YOUR INSTRUCTIONS »
From the entries below, copy out all lines holding "pink".

━━━━━━━━━━━━━━━━━━━━━━━━━━━━━━

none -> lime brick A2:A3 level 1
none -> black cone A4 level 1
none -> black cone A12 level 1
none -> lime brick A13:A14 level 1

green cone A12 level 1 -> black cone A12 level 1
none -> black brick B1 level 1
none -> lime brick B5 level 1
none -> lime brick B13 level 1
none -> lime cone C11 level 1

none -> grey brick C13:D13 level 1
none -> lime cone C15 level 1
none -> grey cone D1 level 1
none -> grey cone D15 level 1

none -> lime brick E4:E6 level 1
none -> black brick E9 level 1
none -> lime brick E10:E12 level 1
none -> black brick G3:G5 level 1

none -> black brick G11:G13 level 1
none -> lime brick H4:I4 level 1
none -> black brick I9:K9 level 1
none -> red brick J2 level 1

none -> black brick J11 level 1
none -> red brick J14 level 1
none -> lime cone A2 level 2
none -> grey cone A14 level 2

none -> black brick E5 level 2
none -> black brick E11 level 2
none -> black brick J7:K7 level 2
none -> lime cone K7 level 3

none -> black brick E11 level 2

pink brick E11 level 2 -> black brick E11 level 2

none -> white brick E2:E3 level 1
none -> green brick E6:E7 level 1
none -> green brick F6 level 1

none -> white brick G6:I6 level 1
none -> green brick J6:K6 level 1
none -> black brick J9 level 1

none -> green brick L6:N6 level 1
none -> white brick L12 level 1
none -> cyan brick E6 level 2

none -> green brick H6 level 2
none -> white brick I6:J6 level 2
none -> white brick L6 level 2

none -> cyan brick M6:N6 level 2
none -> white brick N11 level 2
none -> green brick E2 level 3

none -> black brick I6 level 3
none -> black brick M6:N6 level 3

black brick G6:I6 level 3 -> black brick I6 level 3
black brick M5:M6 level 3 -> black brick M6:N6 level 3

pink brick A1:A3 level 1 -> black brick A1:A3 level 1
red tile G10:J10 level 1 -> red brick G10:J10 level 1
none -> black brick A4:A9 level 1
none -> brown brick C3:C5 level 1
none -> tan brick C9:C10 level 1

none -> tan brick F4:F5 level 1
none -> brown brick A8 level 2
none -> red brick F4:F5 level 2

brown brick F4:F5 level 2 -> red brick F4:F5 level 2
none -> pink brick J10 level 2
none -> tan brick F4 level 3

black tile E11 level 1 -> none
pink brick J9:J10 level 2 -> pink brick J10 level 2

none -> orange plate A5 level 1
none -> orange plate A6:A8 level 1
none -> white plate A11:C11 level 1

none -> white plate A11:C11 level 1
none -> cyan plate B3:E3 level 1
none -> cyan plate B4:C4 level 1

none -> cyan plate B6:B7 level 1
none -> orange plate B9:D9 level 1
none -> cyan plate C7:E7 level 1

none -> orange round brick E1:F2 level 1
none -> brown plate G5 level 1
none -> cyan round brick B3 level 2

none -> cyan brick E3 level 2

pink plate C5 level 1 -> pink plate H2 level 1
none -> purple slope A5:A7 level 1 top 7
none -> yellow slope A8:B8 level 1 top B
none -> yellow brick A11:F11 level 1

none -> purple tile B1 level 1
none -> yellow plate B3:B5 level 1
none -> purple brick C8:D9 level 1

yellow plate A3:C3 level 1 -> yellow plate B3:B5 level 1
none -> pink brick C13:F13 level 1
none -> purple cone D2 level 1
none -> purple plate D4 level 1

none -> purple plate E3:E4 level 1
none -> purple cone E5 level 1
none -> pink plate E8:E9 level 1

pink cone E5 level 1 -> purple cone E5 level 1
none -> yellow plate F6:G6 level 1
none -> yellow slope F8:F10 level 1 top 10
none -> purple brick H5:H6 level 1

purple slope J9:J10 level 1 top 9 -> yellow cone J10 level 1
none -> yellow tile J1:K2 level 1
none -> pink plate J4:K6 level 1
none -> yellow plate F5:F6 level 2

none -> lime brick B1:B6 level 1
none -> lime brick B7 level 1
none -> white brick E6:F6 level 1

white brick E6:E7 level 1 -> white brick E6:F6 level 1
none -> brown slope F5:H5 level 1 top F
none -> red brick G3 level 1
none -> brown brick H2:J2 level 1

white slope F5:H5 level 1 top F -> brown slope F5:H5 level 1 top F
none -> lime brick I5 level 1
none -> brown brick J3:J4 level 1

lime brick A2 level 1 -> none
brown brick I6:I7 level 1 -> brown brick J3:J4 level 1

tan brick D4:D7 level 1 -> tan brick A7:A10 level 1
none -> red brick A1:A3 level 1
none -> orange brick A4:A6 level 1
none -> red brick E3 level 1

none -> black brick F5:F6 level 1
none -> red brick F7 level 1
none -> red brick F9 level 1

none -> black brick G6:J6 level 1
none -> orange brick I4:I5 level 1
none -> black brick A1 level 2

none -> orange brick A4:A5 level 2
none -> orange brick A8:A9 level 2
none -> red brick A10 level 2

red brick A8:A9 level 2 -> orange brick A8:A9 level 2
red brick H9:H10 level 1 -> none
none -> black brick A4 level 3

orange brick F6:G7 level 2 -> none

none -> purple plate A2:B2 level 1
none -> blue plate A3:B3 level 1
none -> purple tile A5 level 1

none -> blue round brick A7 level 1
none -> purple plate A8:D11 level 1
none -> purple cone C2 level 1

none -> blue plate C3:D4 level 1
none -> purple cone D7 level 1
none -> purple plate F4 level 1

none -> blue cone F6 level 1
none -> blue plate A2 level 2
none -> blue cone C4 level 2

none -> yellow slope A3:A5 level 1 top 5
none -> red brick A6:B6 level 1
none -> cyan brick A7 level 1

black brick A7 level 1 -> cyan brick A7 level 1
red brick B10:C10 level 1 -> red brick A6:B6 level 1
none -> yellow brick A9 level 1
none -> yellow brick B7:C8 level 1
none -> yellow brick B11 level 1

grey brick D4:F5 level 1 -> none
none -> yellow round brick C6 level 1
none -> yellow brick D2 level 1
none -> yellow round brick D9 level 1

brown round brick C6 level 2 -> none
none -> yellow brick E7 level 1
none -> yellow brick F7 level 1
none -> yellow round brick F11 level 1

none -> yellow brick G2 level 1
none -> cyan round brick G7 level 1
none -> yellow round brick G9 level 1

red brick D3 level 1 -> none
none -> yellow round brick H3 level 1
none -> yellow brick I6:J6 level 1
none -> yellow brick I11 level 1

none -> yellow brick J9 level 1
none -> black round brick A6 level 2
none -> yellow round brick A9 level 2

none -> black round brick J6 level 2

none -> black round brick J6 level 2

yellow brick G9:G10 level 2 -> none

━━━━━━━━━━━━━━━━━━━━━━━━━━━━━━

RESULT FOR THIS TASK »
pink brick E11 level 2 -> black brick E11 level 2
pink brick A1:A3 level 1 -> black brick A1:A3 level 1
none -> pink brick J10 level 2
pink brick J9:J10 level 2 -> pink brick J10 level 2
pink plate C5 level 1 -> pink plate H2 level 1
none -> pink brick C13:F13 level 1
none -> pink plate E8:E9 level 1
pink cone E5 level 1 -> purple cone E5 level 1
none -> pink plate J4:K6 level 1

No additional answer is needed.